- [WHAT IS BEING ASKED]: Within the material below, transcribe exactly the lines from the one holding "black candle: 6 -> 7" through the one holding "orange robot: 12 -> 10", keeping both ends and skipping the rest.
======== SUPPLIED MATERIAL
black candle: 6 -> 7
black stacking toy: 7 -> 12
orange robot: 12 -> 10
================
======== SUPPLIED MATERIAL
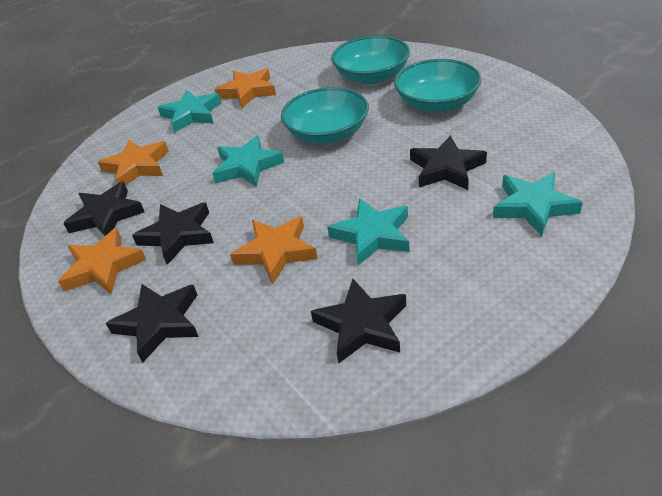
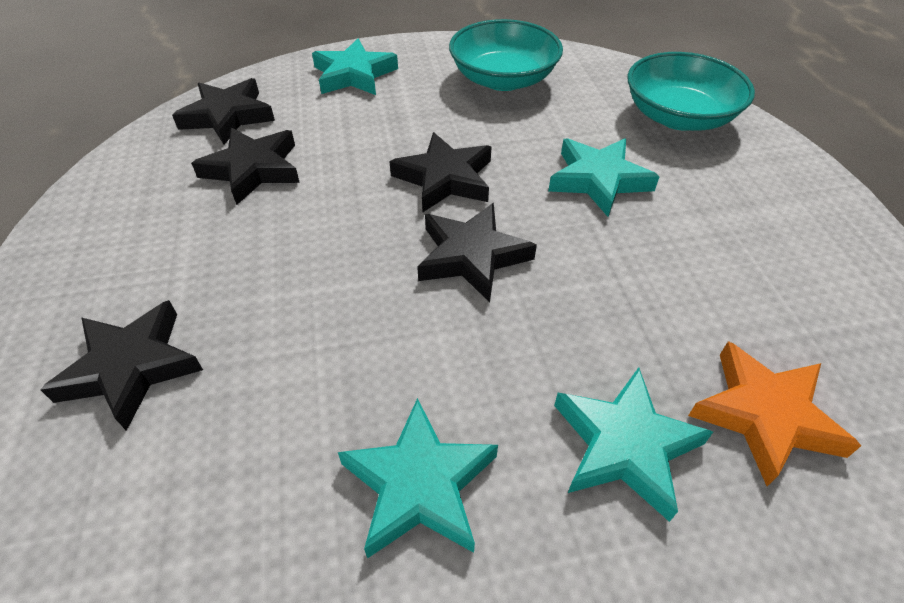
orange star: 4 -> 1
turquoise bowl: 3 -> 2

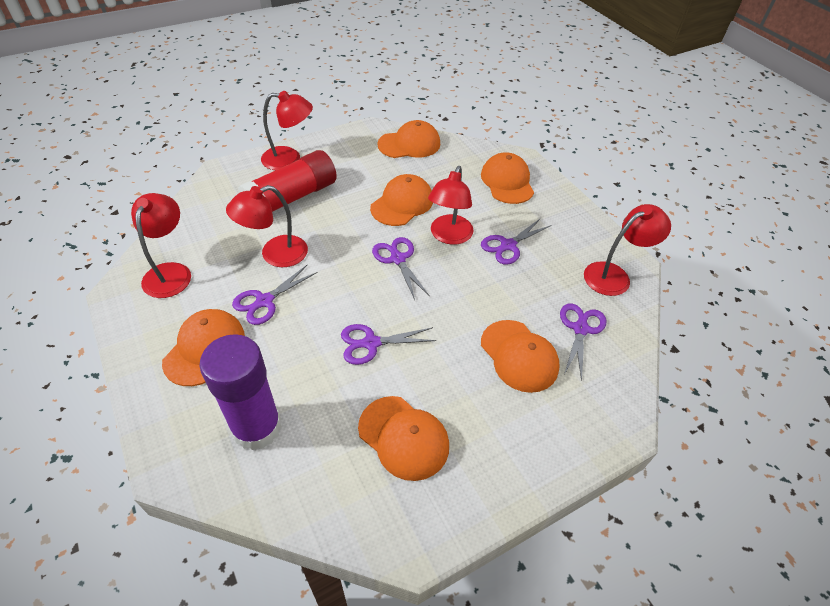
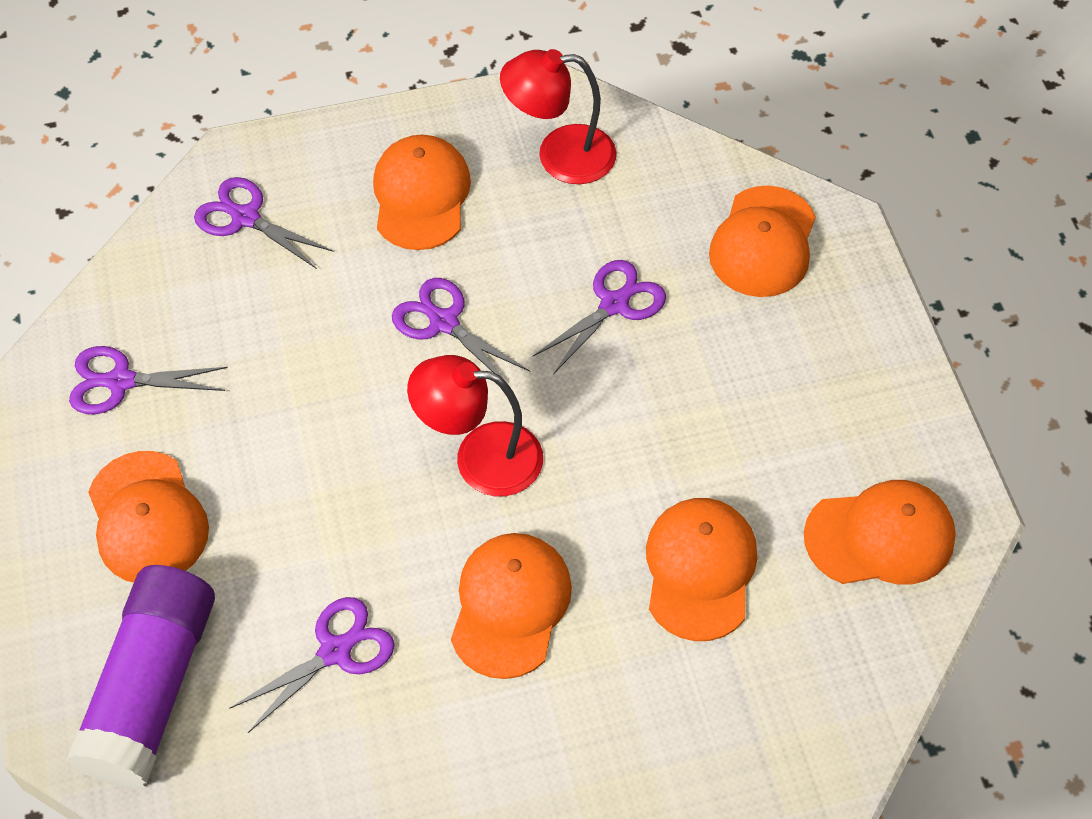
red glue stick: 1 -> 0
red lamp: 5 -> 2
================
- [ANSWER BOX]:
black candle: 6 -> 7
black stacking toy: 7 -> 12
orange robot: 12 -> 10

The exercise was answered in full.